Copy out the entries below exactly as they stand, but only from the line containing "F3: 250mA (+3V3, N4) -> none" through the line containing "U5 pin SCL: N14 -> +3V3".

=== Provided data ===

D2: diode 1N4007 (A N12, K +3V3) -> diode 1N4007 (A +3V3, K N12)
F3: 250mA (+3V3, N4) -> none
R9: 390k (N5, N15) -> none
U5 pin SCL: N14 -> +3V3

===
=== Provided data ===

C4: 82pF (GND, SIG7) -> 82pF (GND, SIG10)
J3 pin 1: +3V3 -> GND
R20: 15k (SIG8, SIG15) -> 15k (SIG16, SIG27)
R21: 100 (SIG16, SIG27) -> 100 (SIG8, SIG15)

===
=== Provided data ===

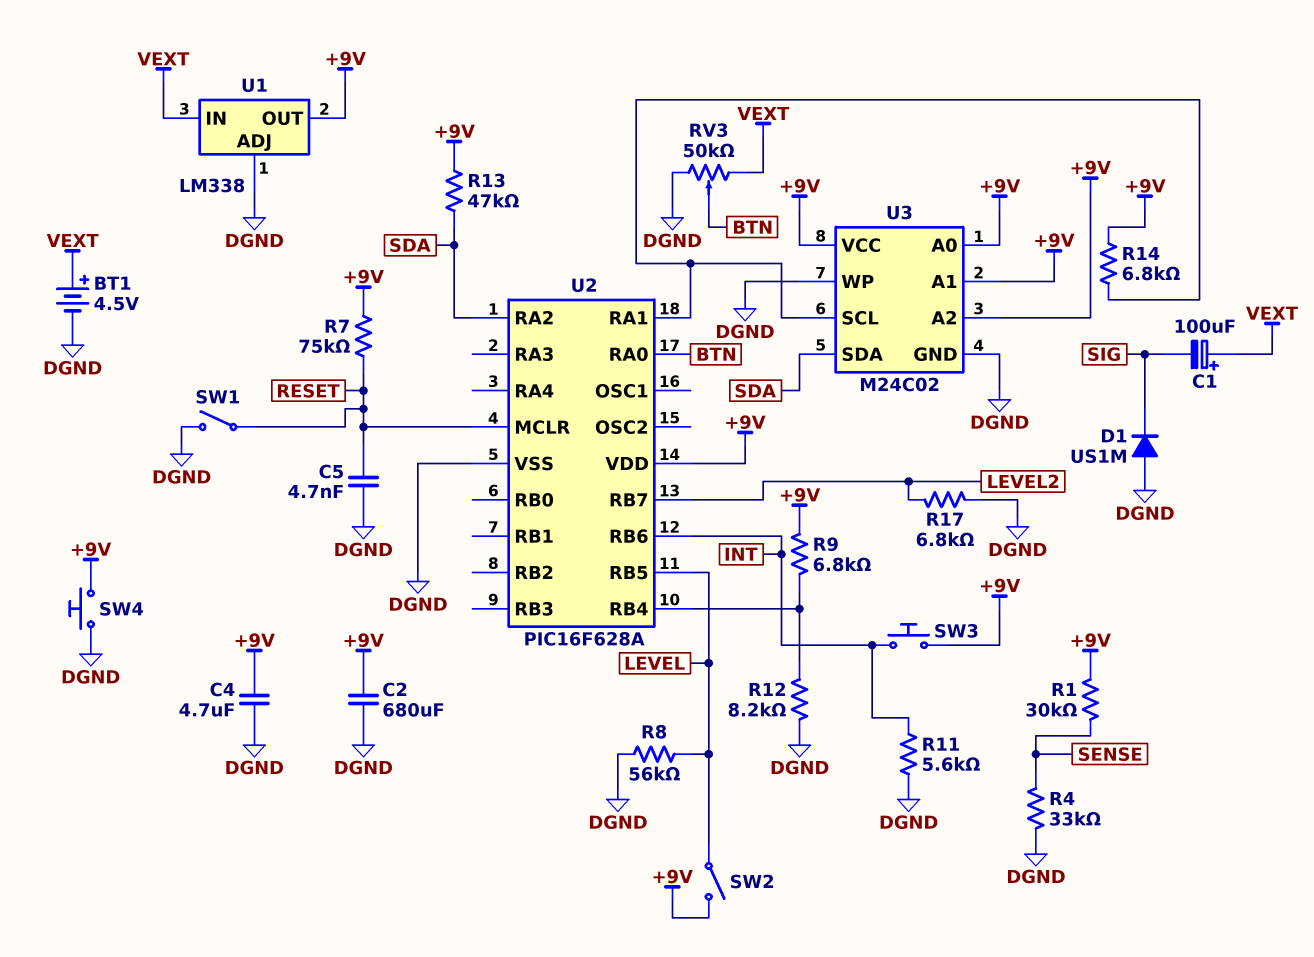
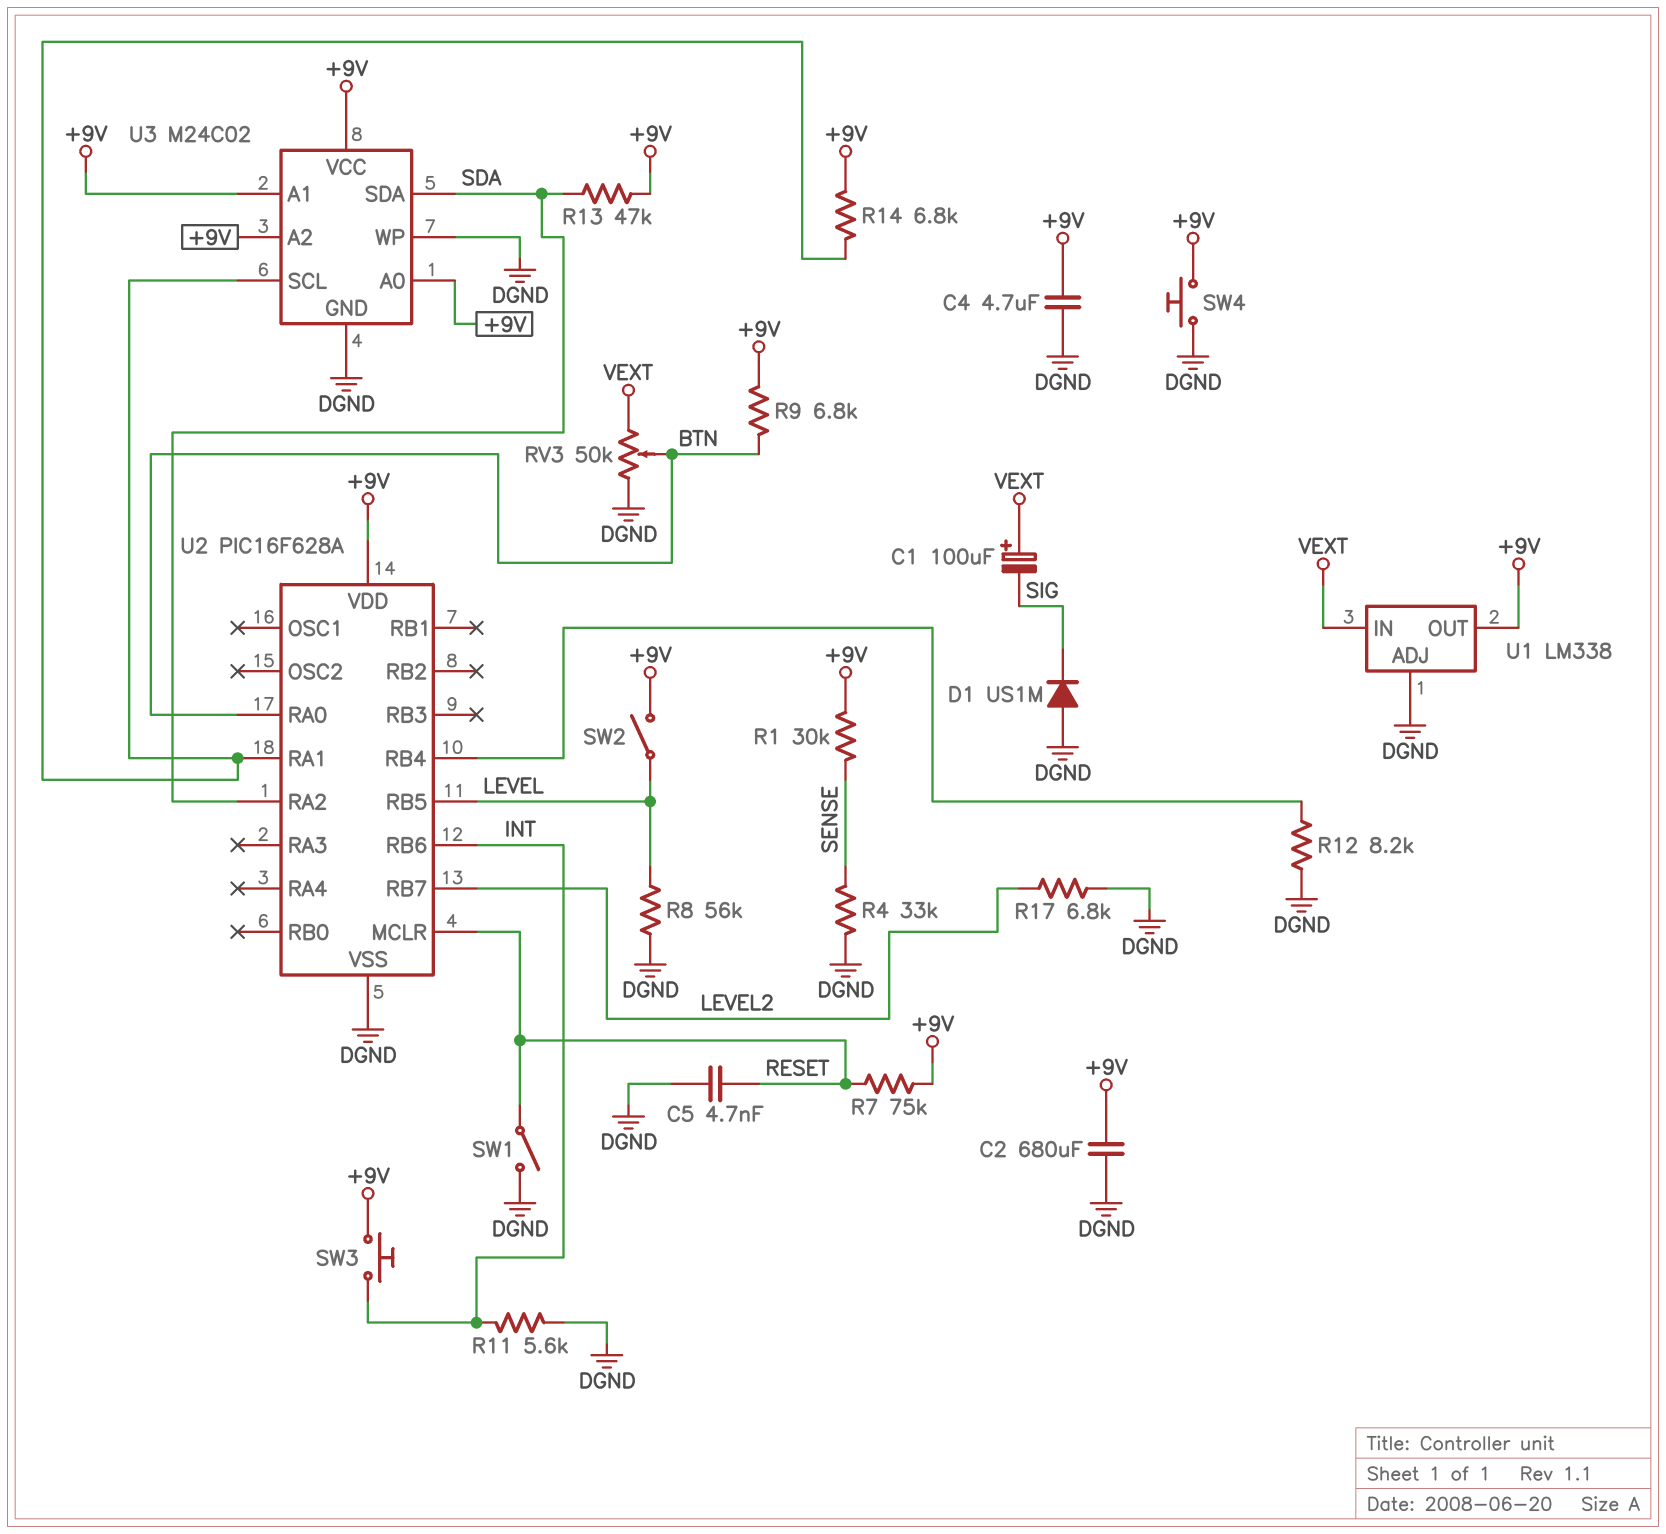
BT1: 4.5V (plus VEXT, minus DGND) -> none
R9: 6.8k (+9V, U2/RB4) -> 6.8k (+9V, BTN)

===

Your solution>
F3: 250mA (+3V3, N4) -> none
R9: 390k (N5, N15) -> none
U5 pin SCL: N14 -> +3V3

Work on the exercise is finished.